**Instructions to follow**
Your task is to copy the lines of the data below from the line holding "C5: 220pF (GND, RESET) -> 10nF (GND, RESET)" through the line holding "R3: 2.2k (GND, VCC) -> 2.2k (IC1/P1.3, VCC)", inclusive, exactly and with nothing added.

**Provided data**
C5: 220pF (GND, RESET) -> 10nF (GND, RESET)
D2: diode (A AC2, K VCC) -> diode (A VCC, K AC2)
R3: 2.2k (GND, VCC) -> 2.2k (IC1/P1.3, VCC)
---
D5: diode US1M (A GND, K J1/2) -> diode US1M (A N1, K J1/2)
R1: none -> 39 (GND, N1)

**Output of the exercise**
C5: 220pF (GND, RESET) -> 10nF (GND, RESET)
D2: diode (A AC2, K VCC) -> diode (A VCC, K AC2)
R3: 2.2k (GND, VCC) -> 2.2k (IC1/P1.3, VCC)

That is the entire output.